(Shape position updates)
=== Begin Enclosure ===
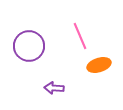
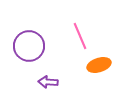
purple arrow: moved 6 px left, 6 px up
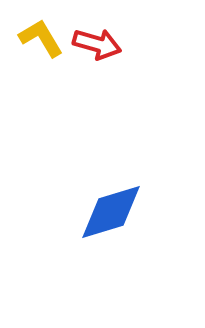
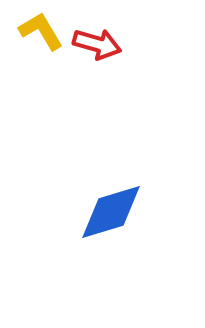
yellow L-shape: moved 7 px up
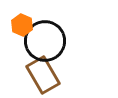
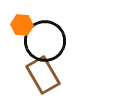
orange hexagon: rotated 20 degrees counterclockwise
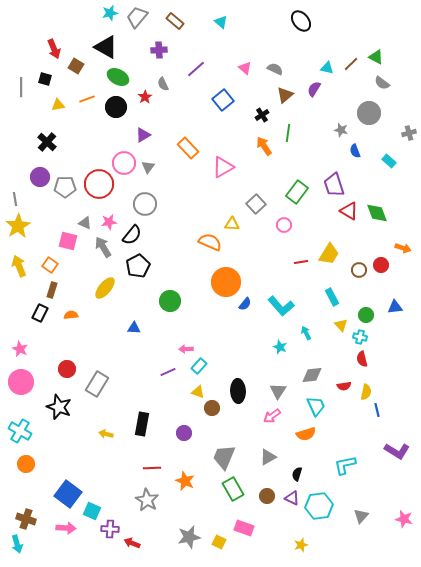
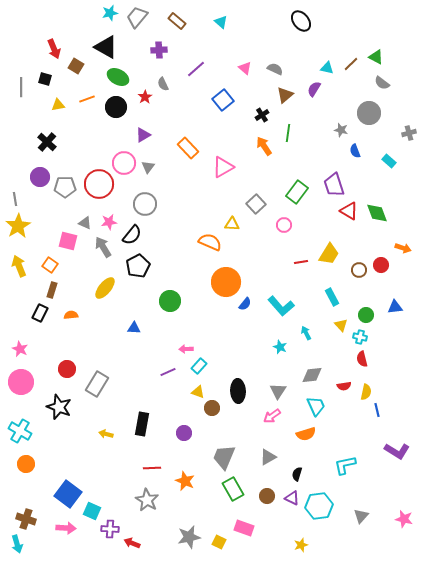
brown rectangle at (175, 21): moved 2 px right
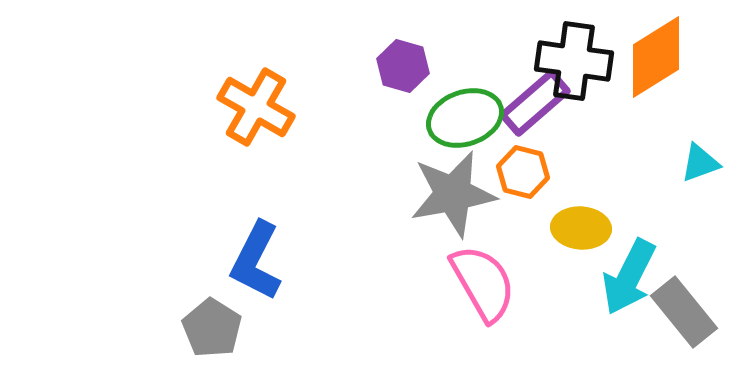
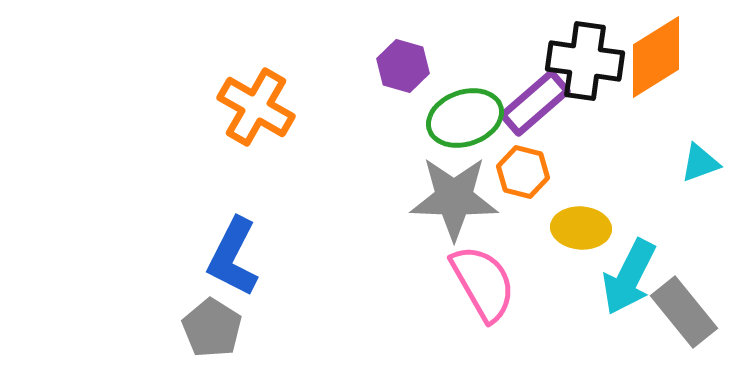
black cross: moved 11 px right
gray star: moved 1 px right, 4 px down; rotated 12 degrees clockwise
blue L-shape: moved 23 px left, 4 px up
=== End Enclosure ===
=== Begin Enclosure ===
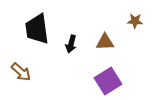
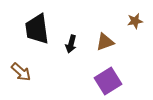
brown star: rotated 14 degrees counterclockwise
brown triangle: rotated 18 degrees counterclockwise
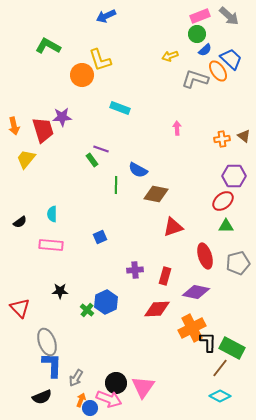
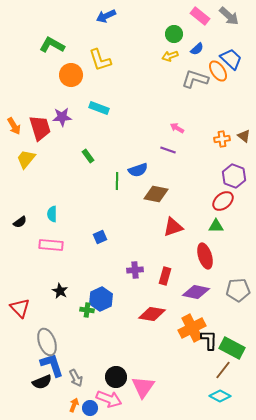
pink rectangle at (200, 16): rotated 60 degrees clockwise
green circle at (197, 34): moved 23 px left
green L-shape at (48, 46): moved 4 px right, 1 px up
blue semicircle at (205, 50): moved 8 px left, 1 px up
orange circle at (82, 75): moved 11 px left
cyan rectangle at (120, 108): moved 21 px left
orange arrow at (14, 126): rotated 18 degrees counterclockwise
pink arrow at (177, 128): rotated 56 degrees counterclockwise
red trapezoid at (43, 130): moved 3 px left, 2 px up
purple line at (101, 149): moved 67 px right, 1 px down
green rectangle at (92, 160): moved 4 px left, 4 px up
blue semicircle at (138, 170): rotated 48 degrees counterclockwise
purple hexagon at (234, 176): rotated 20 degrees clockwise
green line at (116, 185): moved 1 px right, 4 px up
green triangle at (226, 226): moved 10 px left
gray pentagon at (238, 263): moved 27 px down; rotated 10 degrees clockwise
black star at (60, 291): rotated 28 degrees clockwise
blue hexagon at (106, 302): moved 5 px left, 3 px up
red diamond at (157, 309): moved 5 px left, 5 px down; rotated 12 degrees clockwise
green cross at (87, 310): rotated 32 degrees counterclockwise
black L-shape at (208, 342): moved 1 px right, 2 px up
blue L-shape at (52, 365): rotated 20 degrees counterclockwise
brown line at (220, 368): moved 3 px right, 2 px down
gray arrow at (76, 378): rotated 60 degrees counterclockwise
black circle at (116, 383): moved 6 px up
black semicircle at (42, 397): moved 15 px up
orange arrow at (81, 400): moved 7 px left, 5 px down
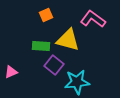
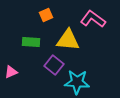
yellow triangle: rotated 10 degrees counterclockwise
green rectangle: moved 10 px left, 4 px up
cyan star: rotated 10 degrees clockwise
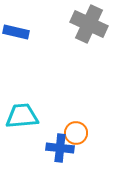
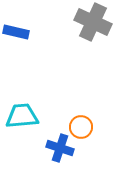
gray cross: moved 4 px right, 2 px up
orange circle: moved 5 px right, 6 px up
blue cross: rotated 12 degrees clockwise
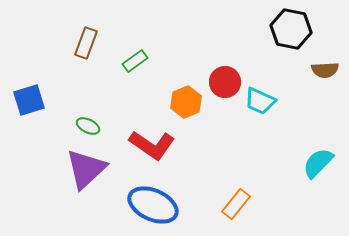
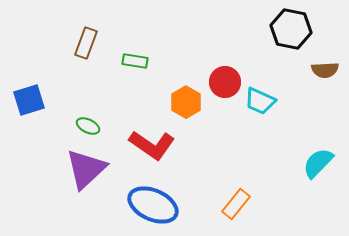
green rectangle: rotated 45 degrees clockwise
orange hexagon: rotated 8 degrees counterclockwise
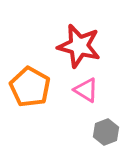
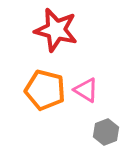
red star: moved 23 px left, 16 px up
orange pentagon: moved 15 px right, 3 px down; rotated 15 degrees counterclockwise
=== End Enclosure ===
EXERCISE DETAILS:
Copy every line above that holds the word "star".

ANSWER SECTION:
gray star: moved 1 px right, 4 px down; rotated 12 degrees clockwise
brown star: rotated 14 degrees counterclockwise
black star at (60, 291): rotated 28 degrees clockwise
cyan star: rotated 10 degrees clockwise
red star: moved 23 px left, 16 px up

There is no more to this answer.